[WHAT THE TASK REQUIRES] Where does the string "headphones" appear in the listing below? Copy every line where it does.

[SUPPLIED MATERIAL]
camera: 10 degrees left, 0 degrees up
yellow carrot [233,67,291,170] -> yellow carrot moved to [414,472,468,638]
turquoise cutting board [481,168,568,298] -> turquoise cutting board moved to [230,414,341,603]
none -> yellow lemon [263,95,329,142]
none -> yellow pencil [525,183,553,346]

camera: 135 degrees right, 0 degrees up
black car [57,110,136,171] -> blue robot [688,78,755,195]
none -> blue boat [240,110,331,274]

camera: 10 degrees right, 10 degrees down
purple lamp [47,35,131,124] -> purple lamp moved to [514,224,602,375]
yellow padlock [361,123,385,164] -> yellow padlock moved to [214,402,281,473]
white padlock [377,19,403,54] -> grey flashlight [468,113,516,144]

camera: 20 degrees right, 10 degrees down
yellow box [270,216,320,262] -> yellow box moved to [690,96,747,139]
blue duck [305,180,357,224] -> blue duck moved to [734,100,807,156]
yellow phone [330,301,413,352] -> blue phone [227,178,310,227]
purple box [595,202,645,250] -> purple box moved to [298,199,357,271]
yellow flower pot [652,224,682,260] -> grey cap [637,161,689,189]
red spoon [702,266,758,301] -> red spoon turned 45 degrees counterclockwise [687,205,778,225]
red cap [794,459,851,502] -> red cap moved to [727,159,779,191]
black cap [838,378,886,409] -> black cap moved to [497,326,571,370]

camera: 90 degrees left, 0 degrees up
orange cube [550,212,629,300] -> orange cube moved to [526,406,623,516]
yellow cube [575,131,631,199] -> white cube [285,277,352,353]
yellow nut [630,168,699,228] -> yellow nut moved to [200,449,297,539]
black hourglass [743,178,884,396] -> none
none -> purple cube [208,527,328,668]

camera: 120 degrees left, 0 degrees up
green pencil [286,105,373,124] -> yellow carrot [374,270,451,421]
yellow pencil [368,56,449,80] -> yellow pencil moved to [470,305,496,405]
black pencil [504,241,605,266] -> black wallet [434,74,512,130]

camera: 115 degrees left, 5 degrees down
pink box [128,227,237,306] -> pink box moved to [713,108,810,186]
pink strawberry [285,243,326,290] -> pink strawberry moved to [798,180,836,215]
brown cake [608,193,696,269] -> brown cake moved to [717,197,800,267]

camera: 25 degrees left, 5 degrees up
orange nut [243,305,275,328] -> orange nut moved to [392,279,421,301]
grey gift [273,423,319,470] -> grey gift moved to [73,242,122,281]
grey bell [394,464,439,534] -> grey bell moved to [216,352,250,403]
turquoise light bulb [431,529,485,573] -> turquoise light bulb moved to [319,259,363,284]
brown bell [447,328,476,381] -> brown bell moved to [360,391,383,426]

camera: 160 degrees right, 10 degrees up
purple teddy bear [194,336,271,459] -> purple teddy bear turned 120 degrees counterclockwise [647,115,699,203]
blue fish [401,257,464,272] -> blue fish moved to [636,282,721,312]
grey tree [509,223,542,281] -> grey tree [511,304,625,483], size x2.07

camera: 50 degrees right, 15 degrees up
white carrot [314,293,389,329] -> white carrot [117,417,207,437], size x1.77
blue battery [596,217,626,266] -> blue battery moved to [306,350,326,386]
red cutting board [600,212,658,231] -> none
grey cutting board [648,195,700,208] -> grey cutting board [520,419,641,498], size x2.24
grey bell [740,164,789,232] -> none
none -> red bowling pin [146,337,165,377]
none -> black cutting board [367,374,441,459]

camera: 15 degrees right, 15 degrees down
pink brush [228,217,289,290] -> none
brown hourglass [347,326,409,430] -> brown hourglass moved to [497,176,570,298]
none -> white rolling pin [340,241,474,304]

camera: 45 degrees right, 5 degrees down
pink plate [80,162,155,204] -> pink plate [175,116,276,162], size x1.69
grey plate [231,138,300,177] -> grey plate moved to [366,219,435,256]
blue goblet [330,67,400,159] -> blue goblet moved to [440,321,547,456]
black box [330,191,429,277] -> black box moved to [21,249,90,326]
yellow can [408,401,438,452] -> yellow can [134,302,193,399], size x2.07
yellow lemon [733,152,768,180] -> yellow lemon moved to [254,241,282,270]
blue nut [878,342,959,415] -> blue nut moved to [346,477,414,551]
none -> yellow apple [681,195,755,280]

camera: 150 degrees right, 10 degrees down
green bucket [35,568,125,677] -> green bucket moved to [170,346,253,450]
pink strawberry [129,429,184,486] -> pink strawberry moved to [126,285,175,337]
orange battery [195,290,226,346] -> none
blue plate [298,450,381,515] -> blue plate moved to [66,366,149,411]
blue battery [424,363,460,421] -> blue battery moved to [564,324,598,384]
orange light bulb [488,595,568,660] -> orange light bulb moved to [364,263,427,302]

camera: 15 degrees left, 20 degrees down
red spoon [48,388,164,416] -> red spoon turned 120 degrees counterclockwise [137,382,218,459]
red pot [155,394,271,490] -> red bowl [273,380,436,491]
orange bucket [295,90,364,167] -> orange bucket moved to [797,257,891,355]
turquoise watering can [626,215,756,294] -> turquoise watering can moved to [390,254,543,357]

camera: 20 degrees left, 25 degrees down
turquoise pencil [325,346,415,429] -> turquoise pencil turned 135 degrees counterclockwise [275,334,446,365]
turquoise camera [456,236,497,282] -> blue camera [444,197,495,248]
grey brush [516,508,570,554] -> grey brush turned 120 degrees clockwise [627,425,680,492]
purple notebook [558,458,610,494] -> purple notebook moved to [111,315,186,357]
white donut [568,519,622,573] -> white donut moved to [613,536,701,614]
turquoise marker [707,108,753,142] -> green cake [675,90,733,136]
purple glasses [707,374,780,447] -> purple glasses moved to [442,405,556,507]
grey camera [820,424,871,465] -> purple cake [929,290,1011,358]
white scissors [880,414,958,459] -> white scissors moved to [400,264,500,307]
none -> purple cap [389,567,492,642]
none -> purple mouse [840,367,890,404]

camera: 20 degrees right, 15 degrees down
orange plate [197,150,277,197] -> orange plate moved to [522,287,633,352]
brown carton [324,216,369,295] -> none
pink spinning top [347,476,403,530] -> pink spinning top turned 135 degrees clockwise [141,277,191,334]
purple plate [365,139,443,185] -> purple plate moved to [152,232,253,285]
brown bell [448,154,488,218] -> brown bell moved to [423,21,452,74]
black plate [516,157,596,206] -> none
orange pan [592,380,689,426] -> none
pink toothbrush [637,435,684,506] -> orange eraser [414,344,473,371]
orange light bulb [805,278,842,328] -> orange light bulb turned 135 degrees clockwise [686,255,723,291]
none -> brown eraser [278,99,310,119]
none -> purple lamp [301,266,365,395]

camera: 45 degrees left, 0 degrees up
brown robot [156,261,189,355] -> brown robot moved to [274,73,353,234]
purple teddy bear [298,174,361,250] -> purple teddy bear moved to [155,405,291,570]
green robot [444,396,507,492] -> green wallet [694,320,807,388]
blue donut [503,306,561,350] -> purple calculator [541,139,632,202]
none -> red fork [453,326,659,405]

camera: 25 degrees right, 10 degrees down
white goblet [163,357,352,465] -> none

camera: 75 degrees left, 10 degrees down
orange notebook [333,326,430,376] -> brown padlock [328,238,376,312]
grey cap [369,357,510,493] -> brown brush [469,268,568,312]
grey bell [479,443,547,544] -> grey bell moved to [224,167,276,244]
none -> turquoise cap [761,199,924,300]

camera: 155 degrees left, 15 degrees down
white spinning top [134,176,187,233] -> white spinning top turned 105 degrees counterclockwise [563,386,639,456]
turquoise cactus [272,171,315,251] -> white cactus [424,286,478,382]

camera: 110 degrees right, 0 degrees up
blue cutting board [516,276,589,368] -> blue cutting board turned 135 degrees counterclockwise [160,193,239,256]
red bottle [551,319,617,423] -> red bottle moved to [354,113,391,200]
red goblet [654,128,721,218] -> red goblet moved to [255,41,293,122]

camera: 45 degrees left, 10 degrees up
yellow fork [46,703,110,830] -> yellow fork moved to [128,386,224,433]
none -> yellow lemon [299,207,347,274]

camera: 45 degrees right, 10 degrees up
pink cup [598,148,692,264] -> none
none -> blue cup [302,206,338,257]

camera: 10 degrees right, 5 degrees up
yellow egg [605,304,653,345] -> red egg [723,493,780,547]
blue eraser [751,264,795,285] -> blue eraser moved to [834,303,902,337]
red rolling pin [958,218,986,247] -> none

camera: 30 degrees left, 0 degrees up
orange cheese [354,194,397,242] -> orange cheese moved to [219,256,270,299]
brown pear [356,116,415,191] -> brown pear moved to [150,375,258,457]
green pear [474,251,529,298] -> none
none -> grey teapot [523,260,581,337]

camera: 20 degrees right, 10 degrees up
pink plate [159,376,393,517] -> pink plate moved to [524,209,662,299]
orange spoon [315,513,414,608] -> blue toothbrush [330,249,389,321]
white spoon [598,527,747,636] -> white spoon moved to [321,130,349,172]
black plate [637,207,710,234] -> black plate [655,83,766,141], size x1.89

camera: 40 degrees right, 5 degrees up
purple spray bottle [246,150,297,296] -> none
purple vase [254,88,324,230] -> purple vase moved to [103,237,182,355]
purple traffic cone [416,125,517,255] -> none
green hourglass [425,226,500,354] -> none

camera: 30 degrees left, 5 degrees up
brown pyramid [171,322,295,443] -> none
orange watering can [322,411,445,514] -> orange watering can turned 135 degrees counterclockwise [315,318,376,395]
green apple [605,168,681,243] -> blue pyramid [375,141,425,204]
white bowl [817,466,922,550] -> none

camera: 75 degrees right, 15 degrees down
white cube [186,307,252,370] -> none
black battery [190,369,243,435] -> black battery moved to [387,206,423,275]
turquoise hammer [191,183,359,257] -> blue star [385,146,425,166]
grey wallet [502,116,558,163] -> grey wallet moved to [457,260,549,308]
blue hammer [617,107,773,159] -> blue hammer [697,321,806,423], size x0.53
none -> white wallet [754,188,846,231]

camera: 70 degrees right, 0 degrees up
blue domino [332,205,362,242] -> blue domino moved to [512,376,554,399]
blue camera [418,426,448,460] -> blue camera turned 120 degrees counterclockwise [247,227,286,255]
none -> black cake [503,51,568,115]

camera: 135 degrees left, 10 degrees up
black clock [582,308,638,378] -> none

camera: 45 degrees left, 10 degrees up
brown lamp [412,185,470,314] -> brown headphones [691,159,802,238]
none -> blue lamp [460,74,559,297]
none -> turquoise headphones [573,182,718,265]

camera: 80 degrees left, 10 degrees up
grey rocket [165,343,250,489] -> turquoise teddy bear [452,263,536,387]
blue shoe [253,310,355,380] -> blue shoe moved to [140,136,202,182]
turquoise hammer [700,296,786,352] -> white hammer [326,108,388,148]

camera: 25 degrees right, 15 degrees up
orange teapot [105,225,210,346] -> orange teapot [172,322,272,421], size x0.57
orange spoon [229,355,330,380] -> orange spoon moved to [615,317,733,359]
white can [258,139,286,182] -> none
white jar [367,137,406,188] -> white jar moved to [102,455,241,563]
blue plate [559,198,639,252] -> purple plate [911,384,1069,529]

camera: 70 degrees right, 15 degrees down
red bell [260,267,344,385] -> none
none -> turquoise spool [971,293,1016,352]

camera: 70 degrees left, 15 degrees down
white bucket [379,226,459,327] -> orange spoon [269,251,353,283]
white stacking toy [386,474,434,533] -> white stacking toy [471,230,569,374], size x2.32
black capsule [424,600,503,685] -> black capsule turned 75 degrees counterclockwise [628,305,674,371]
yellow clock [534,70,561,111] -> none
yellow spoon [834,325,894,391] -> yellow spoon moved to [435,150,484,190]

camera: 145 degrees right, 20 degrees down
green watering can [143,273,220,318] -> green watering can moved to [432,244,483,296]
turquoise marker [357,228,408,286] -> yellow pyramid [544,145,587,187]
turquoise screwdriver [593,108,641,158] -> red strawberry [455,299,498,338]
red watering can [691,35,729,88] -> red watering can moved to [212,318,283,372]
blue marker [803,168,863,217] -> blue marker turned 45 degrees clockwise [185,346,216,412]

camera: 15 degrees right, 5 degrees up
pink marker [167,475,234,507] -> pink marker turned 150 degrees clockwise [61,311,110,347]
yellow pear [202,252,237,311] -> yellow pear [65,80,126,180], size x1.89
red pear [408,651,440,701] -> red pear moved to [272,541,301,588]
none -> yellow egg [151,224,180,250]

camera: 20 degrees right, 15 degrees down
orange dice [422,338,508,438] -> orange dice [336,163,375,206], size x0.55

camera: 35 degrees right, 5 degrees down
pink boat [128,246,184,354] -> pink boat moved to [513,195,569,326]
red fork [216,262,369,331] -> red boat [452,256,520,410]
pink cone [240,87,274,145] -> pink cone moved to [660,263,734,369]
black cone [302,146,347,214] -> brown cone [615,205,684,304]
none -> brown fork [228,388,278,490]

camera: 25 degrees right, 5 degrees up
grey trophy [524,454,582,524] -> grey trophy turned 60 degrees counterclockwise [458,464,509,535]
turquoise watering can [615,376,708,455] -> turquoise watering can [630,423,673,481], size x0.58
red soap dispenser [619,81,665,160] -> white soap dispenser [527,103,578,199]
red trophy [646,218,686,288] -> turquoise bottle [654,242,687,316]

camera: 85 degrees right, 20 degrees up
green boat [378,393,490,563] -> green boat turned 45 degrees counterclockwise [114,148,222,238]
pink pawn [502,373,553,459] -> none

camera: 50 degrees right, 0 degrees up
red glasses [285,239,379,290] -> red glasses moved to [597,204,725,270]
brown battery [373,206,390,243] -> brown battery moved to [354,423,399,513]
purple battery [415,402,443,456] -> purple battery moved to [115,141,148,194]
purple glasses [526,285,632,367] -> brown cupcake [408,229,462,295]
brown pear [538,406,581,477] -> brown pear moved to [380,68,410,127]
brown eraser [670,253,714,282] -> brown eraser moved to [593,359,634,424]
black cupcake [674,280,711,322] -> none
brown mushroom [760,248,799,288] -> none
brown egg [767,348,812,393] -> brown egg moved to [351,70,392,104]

[SOLUTION]
brown lamp [412,185,470,314] -> brown headphones [691,159,802,238]
none -> turquoise headphones [573,182,718,265]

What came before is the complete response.